#### [INSTRUCTIONS FOR THE TASK]
Exactly retype the lines of the material from its first line to the line with "BARO pin SDA: D1 -> D8", including both.

#### [DATASET]

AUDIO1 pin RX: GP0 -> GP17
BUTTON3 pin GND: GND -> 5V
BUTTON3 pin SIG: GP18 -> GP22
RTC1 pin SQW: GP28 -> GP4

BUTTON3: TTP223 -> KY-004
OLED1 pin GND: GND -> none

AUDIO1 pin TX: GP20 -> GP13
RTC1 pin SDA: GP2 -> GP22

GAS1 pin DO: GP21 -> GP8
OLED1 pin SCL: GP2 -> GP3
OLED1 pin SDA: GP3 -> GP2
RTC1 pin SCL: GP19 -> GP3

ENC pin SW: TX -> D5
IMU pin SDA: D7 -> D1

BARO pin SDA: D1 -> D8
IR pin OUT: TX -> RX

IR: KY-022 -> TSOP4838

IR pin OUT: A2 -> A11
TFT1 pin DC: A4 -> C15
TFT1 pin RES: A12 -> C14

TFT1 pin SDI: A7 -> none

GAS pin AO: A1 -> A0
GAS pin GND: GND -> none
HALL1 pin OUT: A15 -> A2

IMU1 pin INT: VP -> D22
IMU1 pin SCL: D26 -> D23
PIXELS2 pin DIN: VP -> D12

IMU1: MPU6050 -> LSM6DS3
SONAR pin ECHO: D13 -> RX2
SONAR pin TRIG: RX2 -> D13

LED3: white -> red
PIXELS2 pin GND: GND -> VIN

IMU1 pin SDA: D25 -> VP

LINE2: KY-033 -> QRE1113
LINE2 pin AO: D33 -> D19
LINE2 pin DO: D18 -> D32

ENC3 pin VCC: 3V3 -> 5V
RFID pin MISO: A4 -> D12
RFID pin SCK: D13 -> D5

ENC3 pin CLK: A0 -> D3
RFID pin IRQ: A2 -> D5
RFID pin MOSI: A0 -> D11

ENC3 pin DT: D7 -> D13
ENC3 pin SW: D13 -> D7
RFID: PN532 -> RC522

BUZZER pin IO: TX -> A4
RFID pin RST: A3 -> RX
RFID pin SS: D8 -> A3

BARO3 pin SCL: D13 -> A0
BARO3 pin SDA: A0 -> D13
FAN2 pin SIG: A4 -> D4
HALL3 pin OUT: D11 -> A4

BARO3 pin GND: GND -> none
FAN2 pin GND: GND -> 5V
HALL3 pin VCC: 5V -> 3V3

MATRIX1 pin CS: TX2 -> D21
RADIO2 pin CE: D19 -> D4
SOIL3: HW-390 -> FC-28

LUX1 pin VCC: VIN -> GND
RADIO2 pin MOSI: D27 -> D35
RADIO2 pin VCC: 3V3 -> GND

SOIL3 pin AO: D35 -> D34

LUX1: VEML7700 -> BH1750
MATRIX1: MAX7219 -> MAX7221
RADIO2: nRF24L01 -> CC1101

#### [WORKED SOLUTION]
AUDIO1 pin RX: GP0 -> GP17
BUTTON3 pin GND: GND -> 5V
BUTTON3 pin SIG: GP18 -> GP22
RTC1 pin SQW: GP28 -> GP4

BUTTON3: TTP223 -> KY-004
OLED1 pin GND: GND -> none

AUDIO1 pin TX: GP20 -> GP13
RTC1 pin SDA: GP2 -> GP22

GAS1 pin DO: GP21 -> GP8
OLED1 pin SCL: GP2 -> GP3
OLED1 pin SDA: GP3 -> GP2
RTC1 pin SCL: GP19 -> GP3

ENC pin SW: TX -> D5
IMU pin SDA: D7 -> D1

BARO pin SDA: D1 -> D8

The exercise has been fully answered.